--- Task goal ---
Copies of all lines that contain "VBAT" are needed; take them from the data below.

--- Data for analysis ---
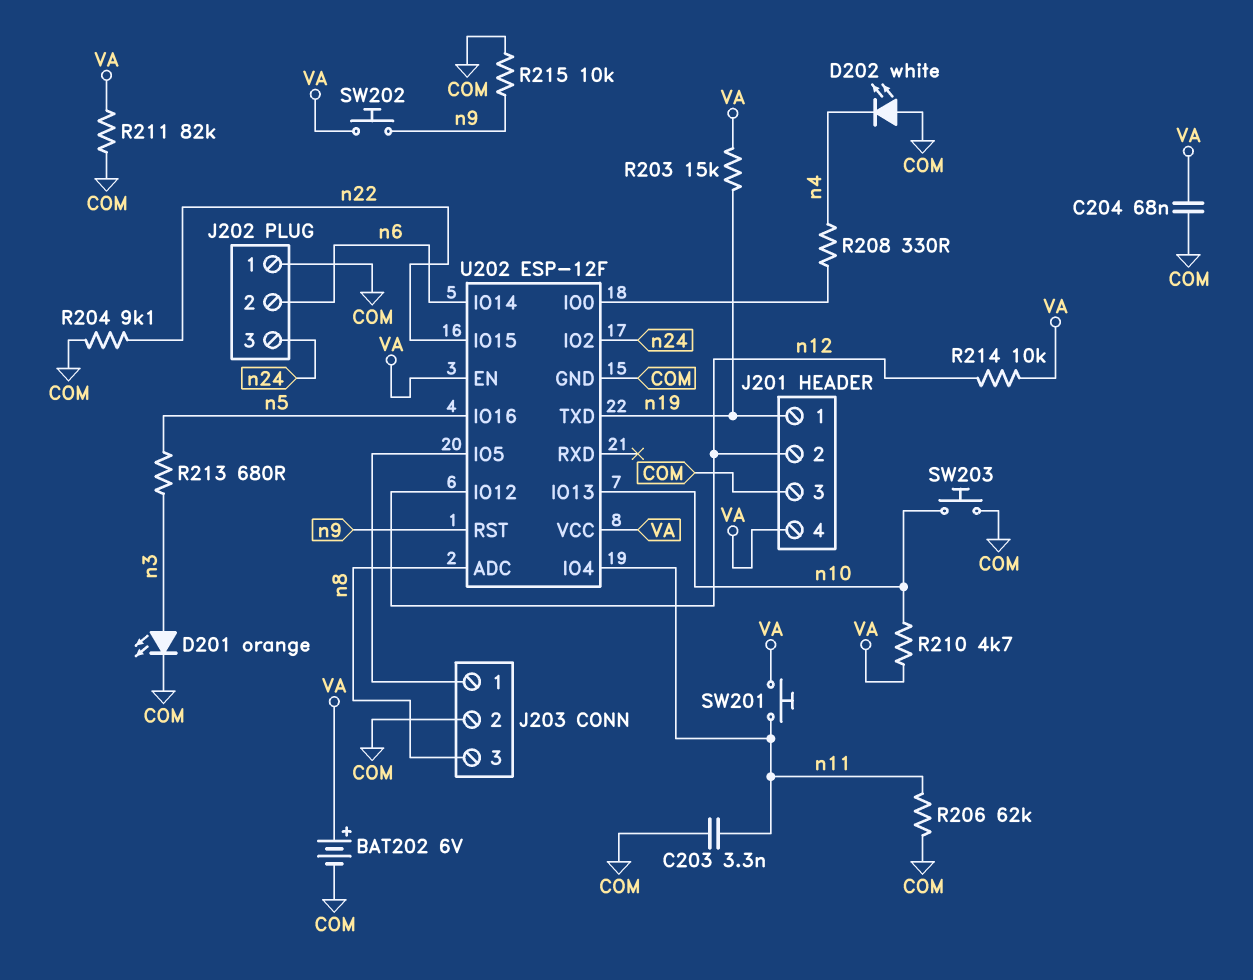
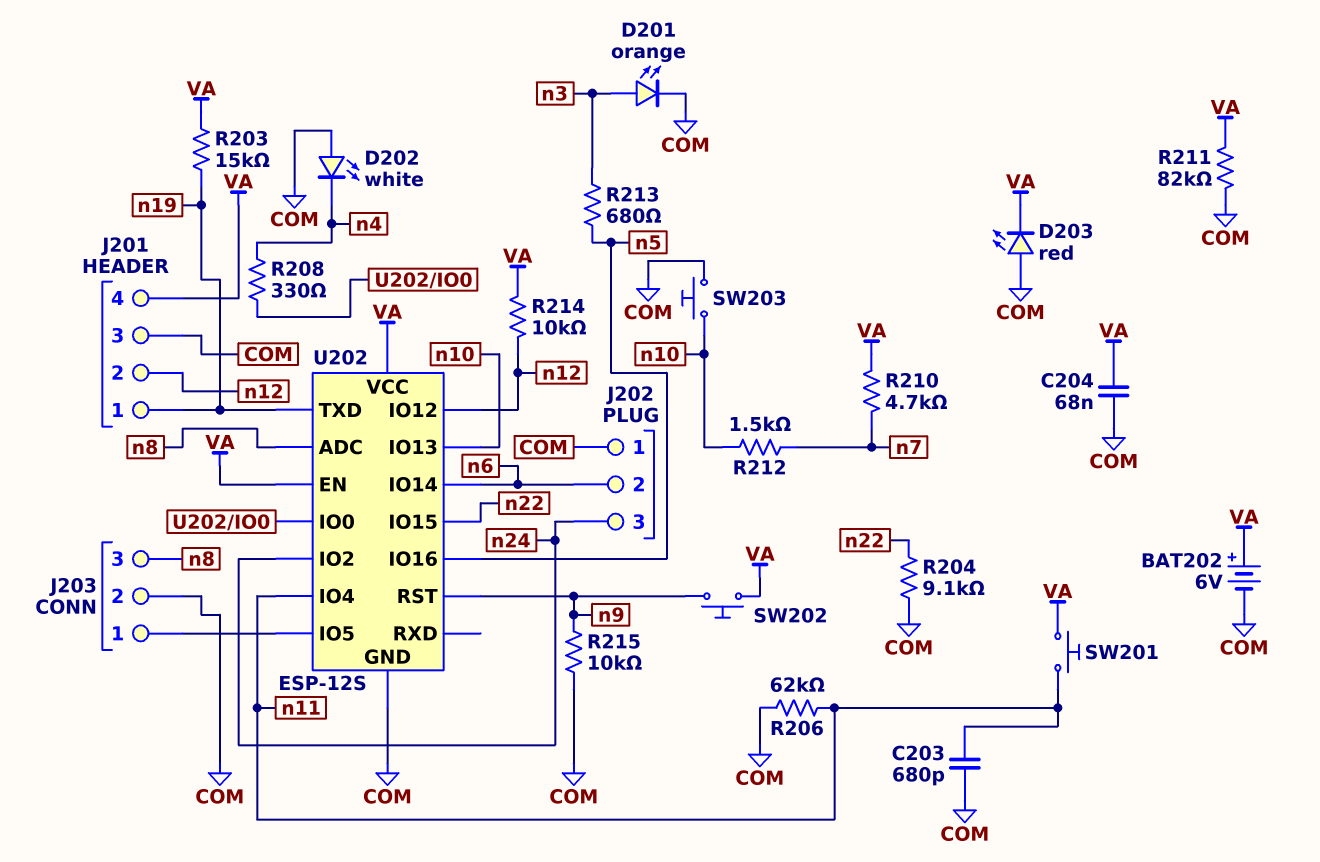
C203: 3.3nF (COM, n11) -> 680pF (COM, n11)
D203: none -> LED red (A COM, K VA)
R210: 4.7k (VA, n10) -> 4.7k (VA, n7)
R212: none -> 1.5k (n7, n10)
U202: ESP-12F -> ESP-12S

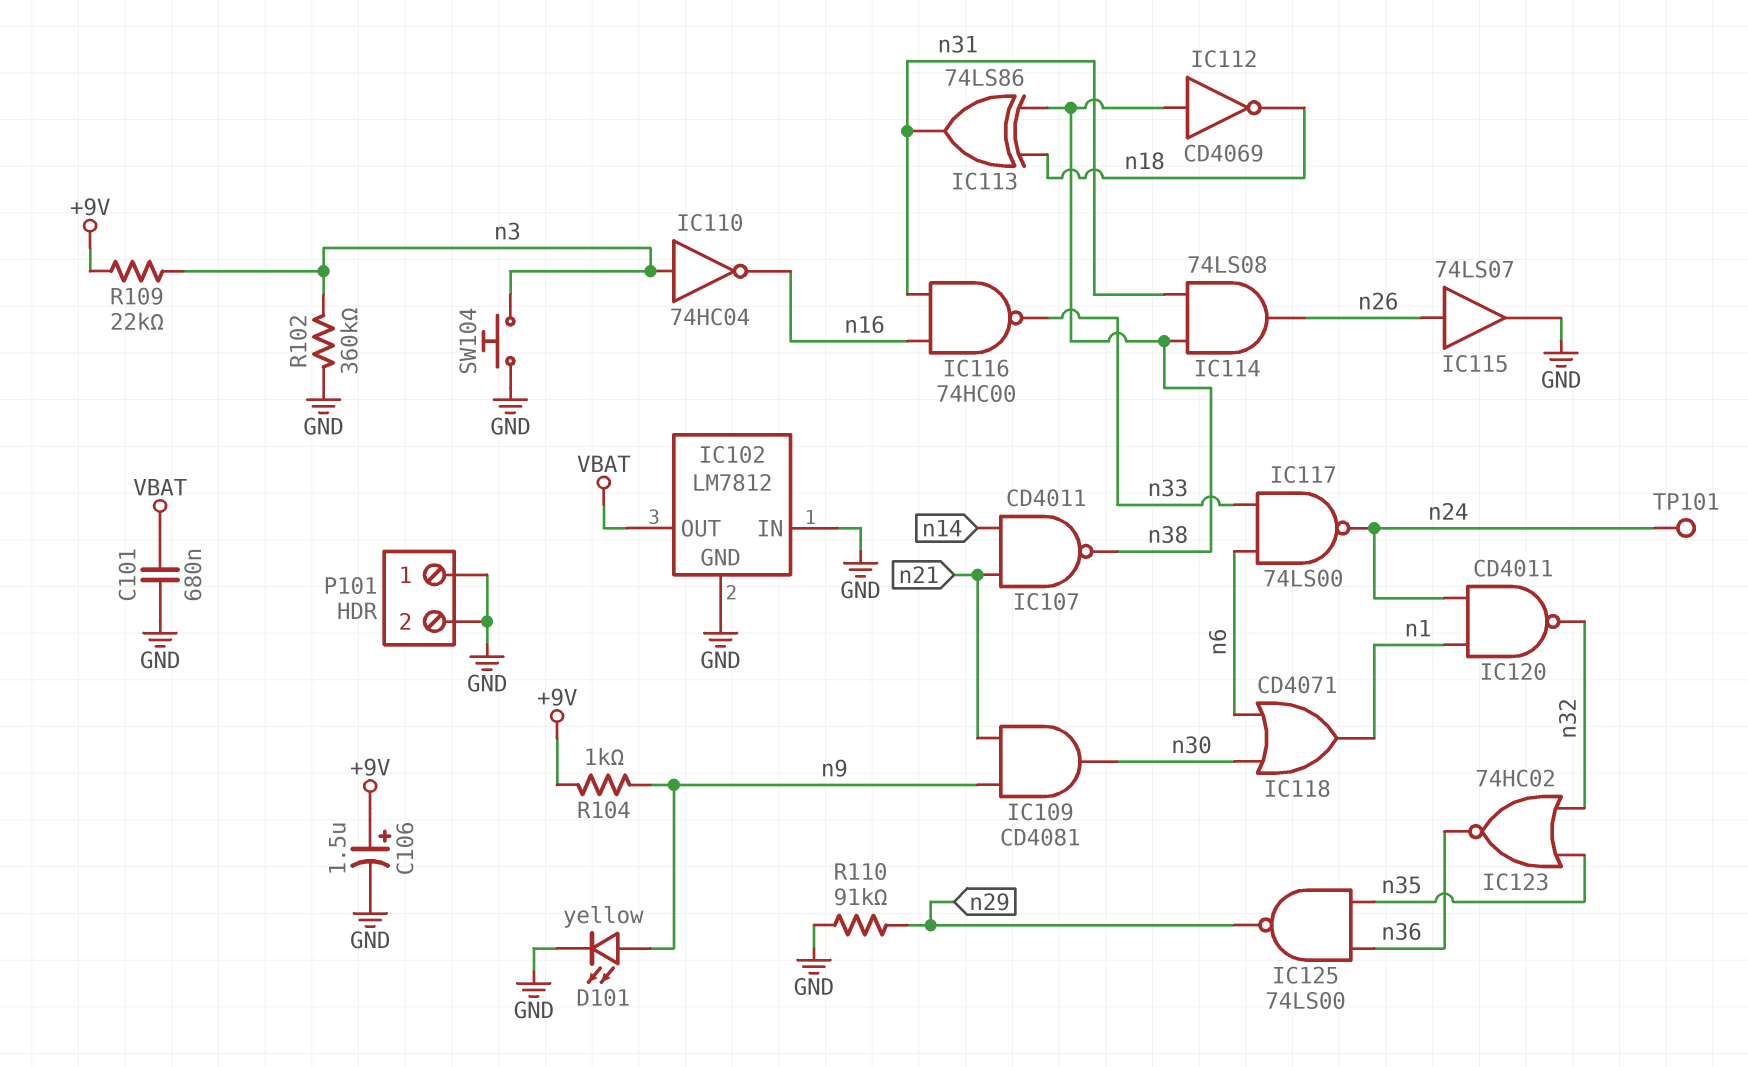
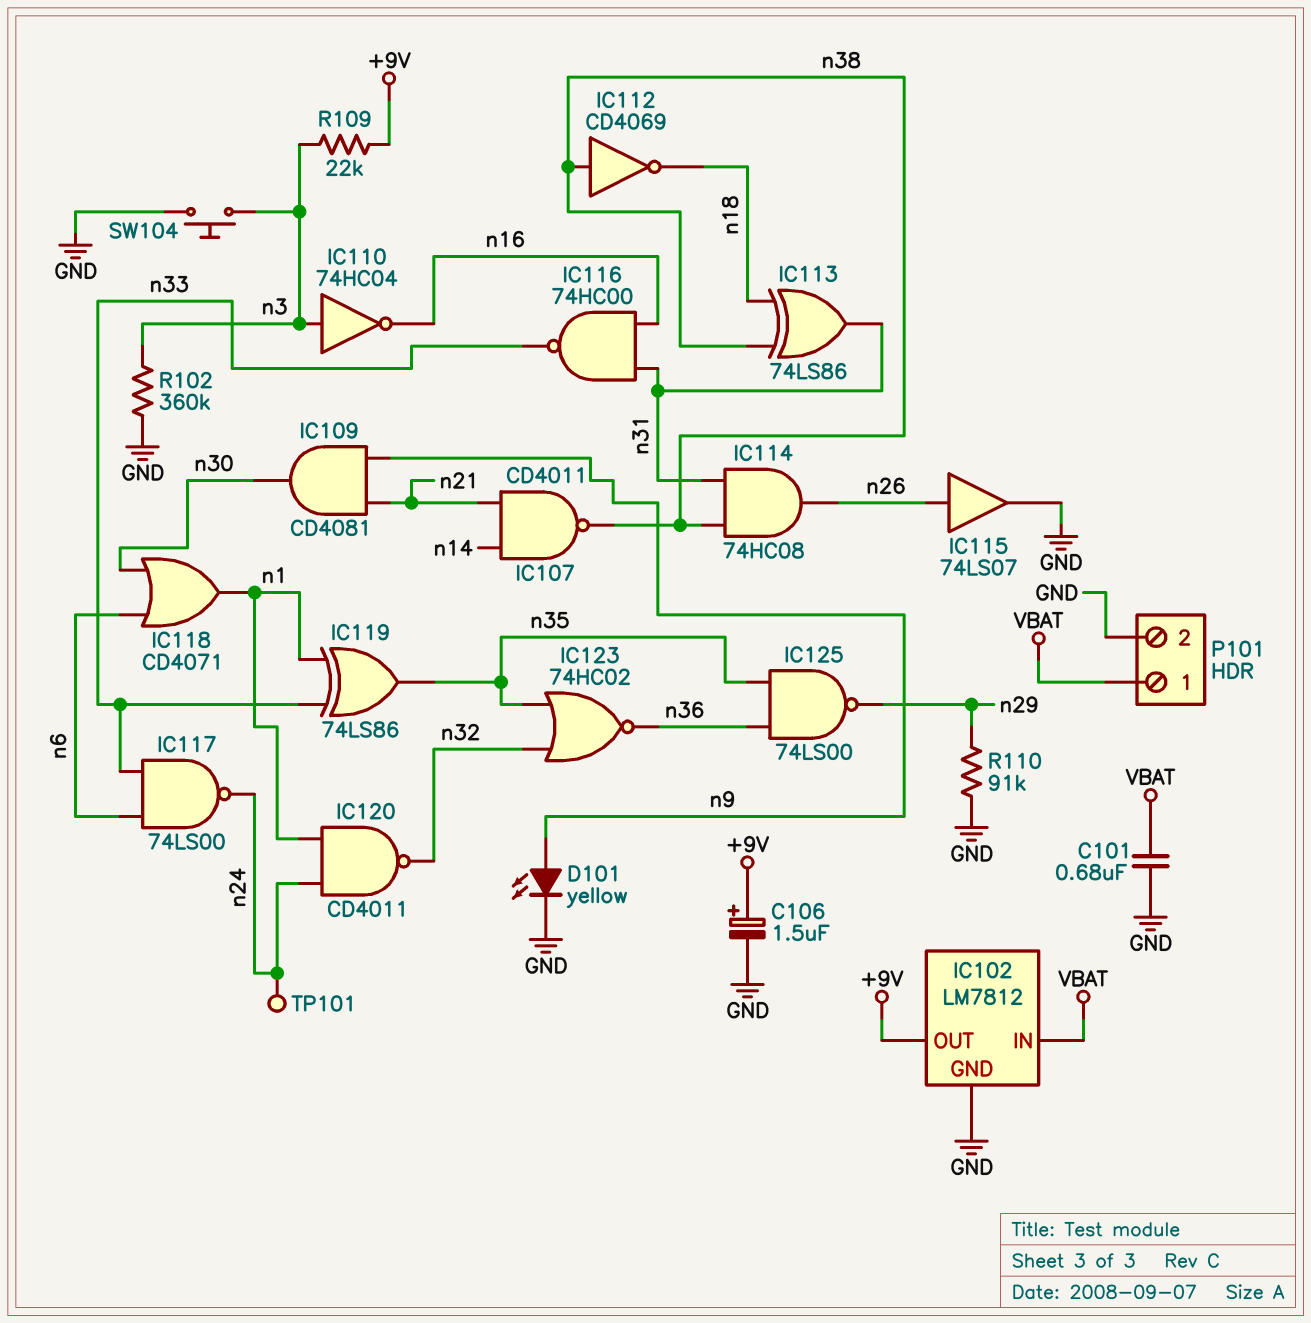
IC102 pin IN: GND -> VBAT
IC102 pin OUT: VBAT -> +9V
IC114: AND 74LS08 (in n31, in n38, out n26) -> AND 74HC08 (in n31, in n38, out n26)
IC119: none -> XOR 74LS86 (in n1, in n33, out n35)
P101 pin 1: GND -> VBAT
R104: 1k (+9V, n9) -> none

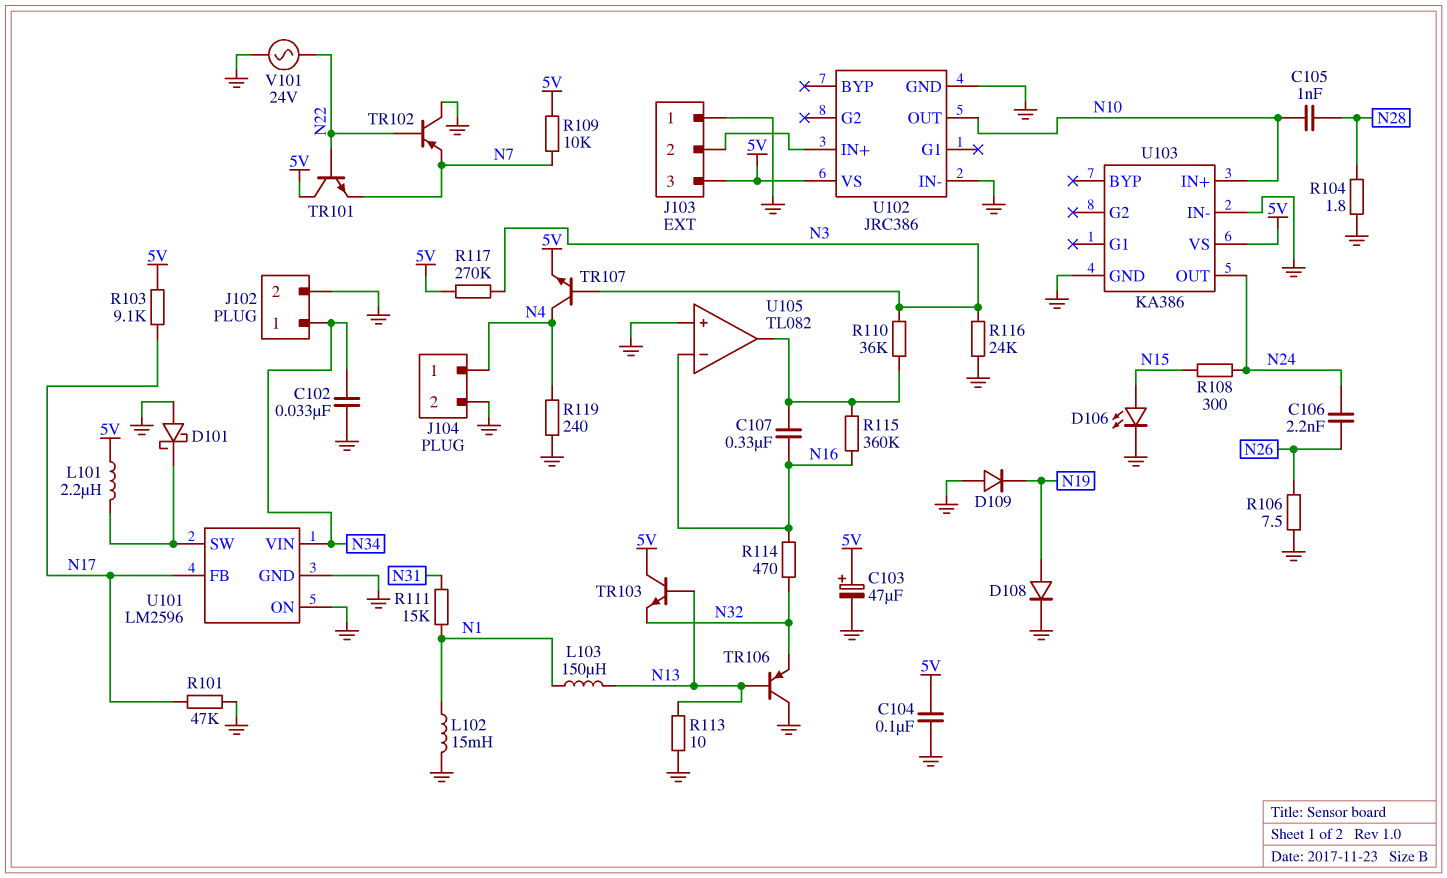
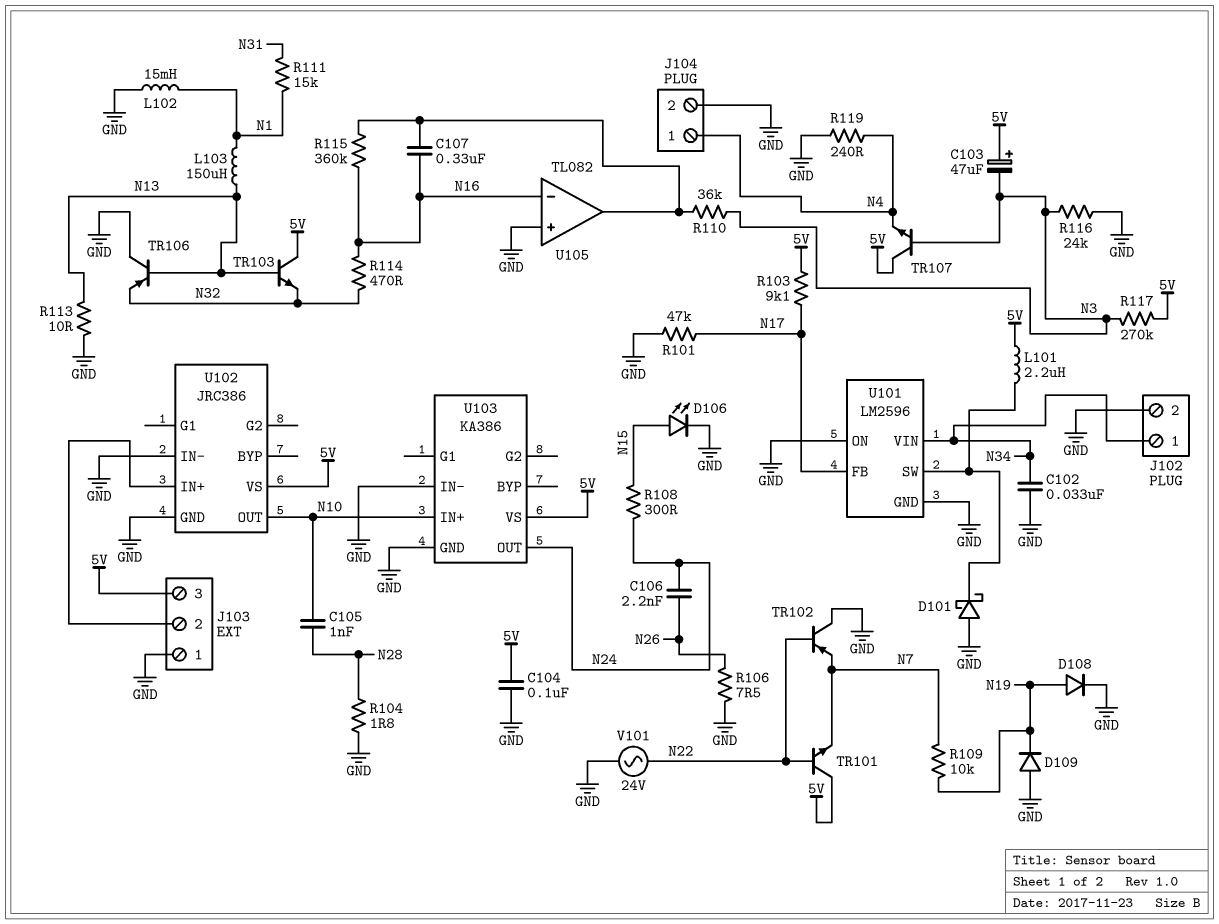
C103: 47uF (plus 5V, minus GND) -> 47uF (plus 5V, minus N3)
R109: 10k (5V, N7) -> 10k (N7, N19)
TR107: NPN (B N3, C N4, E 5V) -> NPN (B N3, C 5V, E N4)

--- Response to this task ---
IC102 pin IN: GND -> VBAT
IC102 pin OUT: VBAT -> +9V
P101 pin 1: GND -> VBAT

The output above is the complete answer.